#### Stored items from a collection
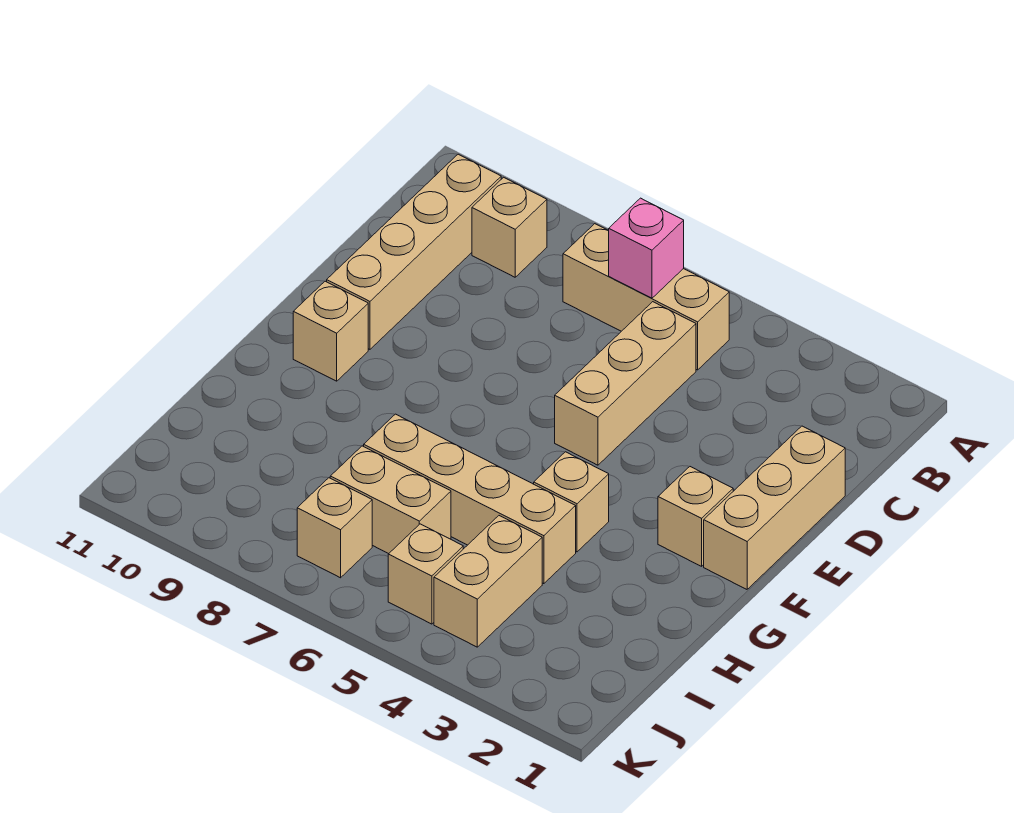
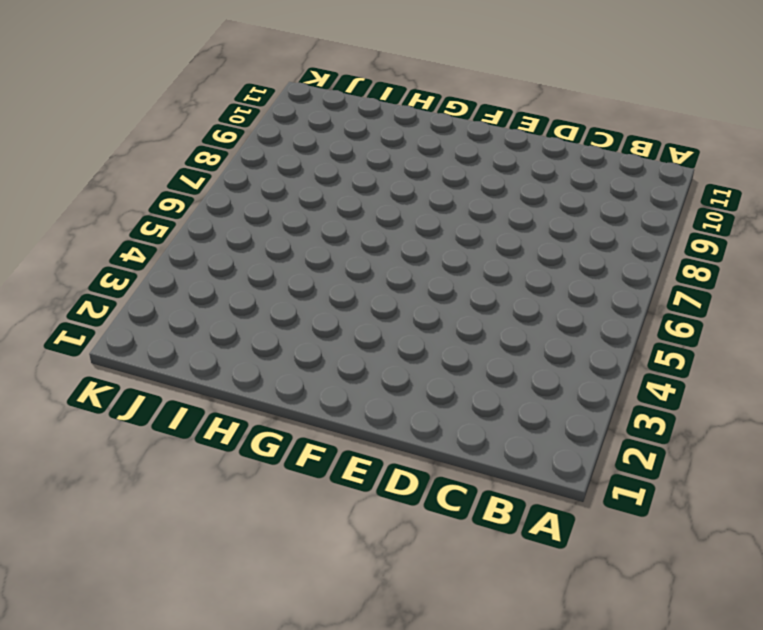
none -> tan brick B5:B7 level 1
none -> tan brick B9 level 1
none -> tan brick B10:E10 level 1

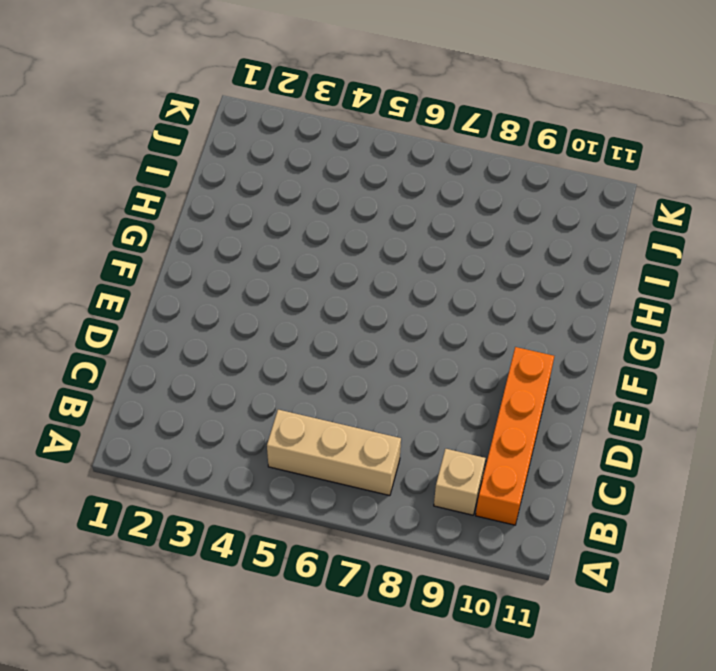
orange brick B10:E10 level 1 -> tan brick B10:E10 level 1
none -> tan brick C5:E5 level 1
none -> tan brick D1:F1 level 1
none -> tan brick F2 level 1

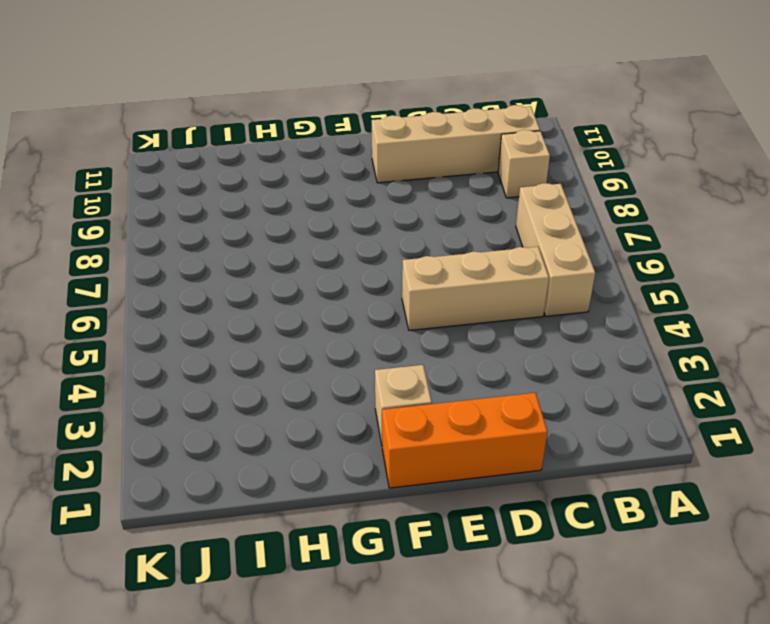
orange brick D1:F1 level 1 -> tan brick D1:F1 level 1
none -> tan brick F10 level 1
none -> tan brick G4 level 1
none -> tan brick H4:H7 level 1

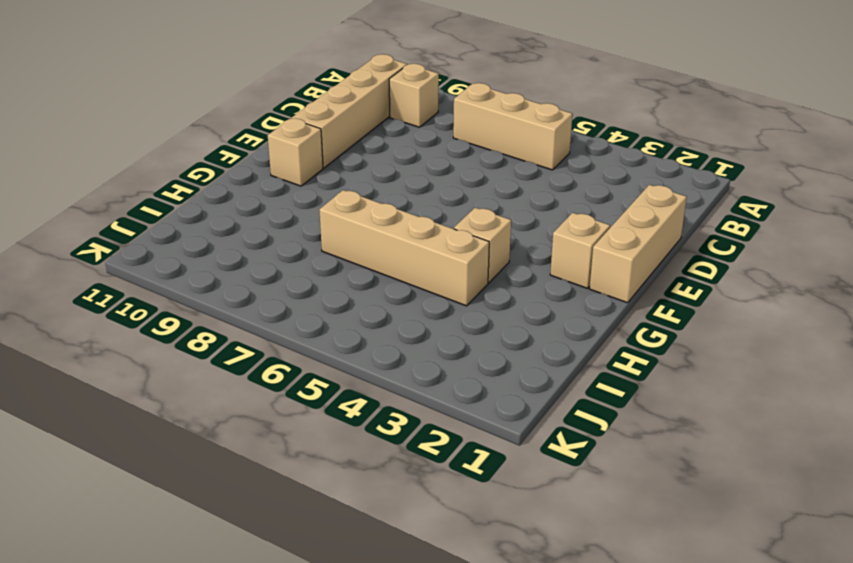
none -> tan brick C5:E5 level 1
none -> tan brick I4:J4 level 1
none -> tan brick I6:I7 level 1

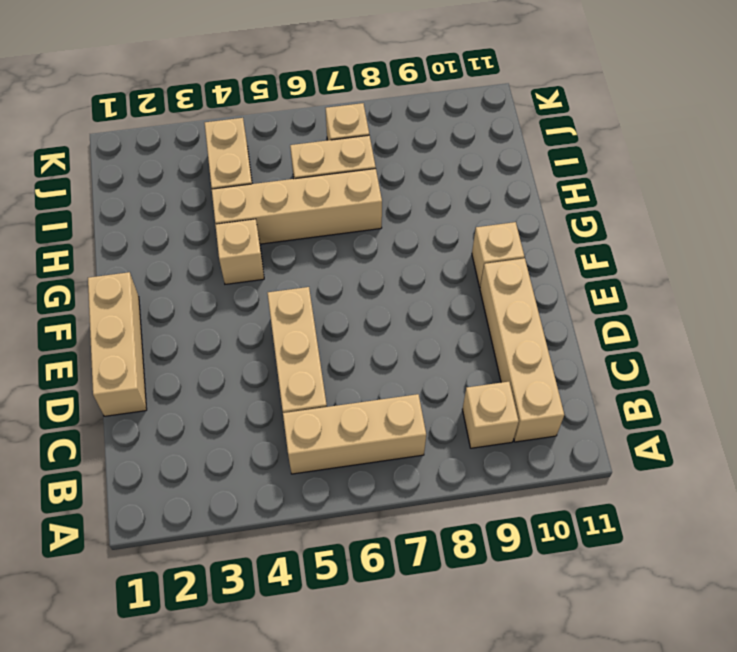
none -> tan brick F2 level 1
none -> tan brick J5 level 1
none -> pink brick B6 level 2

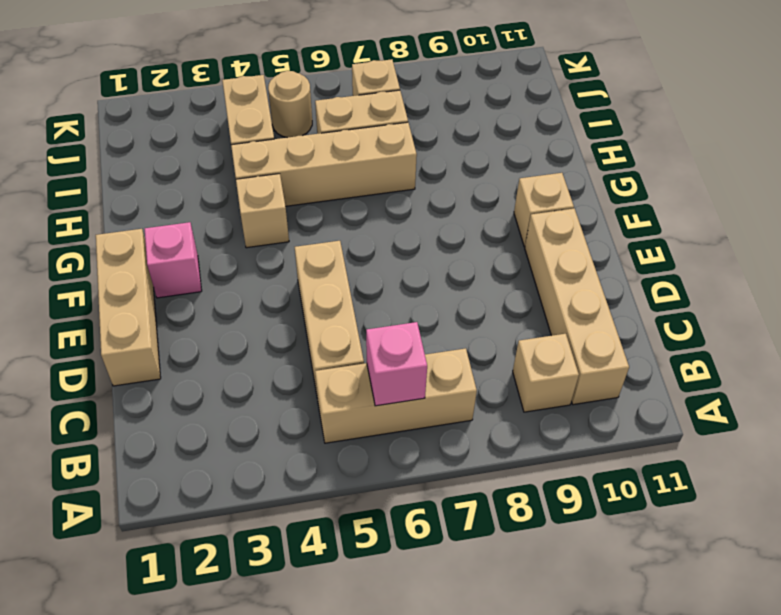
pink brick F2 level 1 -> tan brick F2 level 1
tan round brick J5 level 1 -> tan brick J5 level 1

...

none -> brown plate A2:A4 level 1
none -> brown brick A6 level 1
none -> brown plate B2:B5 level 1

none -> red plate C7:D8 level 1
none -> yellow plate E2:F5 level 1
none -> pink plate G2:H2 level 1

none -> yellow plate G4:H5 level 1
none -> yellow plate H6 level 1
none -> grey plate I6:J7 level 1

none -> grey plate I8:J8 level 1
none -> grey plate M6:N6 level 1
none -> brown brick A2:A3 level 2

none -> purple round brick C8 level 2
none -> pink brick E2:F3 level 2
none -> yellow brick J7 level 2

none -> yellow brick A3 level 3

#### AIM OF THE EXERCISE
From the entries above, copy exactly the lines starting at the one with "none -> tan brick D1:F1 level 1" and stopping at the one with "pink brick F2 level 1 -> tan brick F2 level 1", keeping both ends. Drop the pictures.

#### FINISHED TASK
none -> tan brick D1:F1 level 1
none -> tan brick F2 level 1

orange brick D1:F1 level 1 -> tan brick D1:F1 level 1
none -> tan brick F10 level 1
none -> tan brick G4 level 1
none -> tan brick H4:H7 level 1

none -> tan brick C5:E5 level 1
none -> tan brick I4:J4 level 1
none -> tan brick I6:I7 level 1

none -> tan brick F2 level 1
none -> tan brick J5 level 1
none -> pink brick B6 level 2

pink brick F2 level 1 -> tan brick F2 level 1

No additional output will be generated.